● **PROBLEM TO SOLVE**
Copy exactly the lines of the material below that run from the one containing "in_second: [741, 77, 773, 116]" through the one containing "in_second: [783, 453, 876, 553]". Copy no other lines.

● **GIVEN RECORDS**
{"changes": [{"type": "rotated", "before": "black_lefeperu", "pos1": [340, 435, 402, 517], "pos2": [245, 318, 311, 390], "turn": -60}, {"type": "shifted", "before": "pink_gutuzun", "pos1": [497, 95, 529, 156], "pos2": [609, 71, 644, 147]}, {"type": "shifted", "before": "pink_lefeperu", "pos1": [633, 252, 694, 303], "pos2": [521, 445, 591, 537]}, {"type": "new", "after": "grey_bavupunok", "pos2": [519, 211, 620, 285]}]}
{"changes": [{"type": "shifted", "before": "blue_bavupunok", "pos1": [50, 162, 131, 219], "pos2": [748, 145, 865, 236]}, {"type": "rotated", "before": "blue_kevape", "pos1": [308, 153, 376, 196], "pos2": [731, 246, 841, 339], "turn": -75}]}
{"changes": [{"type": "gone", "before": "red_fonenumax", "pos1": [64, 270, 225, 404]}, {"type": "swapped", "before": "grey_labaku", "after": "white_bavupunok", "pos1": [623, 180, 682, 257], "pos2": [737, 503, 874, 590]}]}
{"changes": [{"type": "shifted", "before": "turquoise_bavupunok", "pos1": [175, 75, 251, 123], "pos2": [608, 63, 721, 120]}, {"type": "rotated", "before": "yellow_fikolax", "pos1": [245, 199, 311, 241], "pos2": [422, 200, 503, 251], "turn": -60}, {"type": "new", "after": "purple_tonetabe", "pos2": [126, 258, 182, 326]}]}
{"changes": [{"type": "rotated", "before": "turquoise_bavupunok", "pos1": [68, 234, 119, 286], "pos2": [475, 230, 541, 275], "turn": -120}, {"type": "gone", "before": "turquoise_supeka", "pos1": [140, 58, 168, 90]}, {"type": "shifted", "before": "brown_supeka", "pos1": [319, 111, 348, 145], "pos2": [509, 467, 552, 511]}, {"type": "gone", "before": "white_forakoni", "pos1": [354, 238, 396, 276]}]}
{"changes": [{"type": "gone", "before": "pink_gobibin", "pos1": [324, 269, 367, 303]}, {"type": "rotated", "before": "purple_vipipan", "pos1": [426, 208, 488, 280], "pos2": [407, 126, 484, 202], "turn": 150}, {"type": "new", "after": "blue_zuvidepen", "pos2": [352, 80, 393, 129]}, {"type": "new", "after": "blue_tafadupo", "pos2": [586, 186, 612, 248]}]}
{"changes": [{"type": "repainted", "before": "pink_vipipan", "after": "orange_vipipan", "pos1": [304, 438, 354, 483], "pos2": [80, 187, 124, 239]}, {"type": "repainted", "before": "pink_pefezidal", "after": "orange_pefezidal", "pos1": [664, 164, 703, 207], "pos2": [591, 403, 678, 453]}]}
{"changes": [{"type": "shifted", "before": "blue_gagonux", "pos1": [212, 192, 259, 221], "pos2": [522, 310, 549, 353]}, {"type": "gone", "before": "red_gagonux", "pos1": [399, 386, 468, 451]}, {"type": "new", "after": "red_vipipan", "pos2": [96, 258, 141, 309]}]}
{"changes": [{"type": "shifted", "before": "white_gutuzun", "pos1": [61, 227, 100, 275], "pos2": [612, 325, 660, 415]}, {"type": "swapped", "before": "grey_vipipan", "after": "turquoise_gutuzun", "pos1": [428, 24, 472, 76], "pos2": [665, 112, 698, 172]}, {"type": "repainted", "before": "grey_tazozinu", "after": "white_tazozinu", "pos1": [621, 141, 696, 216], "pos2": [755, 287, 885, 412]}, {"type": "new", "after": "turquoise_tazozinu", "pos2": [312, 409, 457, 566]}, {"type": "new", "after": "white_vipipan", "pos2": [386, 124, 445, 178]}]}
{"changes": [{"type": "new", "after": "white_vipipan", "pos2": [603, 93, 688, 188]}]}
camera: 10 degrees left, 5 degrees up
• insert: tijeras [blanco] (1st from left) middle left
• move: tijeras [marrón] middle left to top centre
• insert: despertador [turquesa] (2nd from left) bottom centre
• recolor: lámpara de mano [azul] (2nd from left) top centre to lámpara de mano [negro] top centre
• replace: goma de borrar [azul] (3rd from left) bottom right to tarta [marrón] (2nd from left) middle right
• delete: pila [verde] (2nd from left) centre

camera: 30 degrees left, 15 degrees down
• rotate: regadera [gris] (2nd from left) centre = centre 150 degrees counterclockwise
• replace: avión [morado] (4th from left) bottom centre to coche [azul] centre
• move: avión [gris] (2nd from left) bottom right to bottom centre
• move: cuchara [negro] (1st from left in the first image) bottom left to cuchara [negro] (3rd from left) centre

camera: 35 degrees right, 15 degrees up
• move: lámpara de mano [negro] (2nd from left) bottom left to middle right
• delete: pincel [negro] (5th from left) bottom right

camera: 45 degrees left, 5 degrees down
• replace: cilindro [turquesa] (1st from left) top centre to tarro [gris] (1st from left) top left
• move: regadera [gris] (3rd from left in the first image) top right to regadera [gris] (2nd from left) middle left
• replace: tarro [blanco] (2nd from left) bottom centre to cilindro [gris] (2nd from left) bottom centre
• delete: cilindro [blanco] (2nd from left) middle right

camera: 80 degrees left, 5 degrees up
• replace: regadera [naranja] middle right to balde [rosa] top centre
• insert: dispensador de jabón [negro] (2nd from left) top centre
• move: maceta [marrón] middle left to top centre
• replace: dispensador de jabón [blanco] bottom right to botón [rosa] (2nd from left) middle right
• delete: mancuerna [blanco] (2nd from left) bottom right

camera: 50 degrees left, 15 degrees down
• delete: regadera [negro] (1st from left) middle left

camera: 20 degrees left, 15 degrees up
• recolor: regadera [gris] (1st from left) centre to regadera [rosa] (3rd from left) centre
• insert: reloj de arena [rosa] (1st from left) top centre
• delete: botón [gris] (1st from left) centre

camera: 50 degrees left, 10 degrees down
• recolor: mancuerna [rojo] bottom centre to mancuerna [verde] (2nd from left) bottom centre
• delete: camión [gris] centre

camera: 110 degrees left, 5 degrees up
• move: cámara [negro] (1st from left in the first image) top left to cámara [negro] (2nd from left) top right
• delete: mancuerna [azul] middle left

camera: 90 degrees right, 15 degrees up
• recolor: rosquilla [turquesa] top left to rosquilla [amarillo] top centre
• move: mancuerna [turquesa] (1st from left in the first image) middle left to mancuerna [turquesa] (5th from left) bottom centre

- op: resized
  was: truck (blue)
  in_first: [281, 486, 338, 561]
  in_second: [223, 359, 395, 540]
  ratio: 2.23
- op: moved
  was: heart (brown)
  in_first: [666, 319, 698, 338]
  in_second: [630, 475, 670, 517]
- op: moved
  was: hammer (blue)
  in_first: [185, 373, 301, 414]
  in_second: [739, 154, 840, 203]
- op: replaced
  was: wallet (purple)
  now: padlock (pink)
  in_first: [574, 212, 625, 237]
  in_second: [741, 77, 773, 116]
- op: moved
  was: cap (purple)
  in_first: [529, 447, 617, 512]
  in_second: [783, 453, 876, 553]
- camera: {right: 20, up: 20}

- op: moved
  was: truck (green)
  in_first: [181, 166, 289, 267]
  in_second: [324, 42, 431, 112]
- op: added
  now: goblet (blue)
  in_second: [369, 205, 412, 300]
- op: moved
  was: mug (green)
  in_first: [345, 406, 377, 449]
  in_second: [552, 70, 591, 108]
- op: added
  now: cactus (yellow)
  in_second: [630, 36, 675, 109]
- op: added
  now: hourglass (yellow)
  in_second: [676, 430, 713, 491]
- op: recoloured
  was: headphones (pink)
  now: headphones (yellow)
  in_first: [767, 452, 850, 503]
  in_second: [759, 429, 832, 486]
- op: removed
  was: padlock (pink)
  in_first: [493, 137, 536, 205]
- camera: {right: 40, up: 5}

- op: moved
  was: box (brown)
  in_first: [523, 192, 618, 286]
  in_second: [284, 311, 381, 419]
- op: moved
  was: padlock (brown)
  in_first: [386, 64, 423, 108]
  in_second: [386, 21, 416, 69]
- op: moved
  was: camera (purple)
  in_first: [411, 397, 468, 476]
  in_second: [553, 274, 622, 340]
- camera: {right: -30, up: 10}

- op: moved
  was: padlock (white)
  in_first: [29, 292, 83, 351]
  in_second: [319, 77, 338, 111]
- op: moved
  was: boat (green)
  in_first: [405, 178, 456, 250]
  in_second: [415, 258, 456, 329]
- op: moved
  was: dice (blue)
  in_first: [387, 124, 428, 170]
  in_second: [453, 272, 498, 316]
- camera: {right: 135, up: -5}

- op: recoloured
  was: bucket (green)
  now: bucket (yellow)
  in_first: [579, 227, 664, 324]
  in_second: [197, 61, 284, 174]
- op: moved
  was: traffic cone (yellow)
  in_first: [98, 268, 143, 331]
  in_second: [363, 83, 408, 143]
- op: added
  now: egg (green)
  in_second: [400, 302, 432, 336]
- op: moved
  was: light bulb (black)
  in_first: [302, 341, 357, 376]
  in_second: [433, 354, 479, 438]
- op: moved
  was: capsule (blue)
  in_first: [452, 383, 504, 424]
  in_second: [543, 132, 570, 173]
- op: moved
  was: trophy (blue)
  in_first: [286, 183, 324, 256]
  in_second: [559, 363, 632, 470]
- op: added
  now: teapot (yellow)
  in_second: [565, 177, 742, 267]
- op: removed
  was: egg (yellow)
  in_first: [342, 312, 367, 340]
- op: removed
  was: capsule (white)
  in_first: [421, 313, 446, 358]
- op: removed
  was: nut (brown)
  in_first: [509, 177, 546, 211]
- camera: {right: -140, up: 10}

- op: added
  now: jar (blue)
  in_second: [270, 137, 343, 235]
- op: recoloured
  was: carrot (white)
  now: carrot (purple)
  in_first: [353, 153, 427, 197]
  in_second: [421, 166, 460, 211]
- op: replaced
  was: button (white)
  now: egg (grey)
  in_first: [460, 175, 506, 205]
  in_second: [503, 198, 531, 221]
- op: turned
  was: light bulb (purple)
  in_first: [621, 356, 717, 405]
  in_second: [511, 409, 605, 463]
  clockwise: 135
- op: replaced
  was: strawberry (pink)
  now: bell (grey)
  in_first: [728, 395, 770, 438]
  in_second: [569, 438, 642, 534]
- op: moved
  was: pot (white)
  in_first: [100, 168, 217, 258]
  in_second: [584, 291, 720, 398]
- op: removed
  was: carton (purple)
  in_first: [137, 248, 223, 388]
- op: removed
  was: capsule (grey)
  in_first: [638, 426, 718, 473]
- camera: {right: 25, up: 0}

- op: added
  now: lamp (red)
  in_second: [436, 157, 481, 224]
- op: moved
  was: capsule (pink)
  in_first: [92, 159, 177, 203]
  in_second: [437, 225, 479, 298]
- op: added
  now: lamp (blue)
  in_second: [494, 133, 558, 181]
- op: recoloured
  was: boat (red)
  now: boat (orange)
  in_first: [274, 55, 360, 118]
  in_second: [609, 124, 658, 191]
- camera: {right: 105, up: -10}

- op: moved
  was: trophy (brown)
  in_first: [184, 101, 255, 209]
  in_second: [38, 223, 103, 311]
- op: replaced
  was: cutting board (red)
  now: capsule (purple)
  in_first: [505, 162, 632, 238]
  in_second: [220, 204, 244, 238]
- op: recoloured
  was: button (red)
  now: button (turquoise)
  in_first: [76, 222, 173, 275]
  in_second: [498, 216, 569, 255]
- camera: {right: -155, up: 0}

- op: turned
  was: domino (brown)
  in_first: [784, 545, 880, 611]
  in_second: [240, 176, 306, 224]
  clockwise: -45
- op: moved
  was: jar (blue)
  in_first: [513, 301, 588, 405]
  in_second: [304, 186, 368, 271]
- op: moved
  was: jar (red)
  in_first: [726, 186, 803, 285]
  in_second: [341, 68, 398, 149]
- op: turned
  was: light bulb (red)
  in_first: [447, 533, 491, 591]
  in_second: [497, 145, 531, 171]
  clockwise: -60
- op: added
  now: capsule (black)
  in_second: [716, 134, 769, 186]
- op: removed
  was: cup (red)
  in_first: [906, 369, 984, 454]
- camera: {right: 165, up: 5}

● **EXERCISE SOLUTION**
  in_second: [741, 77, 773, 116]
- op: moved
  was: cap (purple)
  in_first: [529, 447, 617, 512]
  in_second: [783, 453, 876, 553]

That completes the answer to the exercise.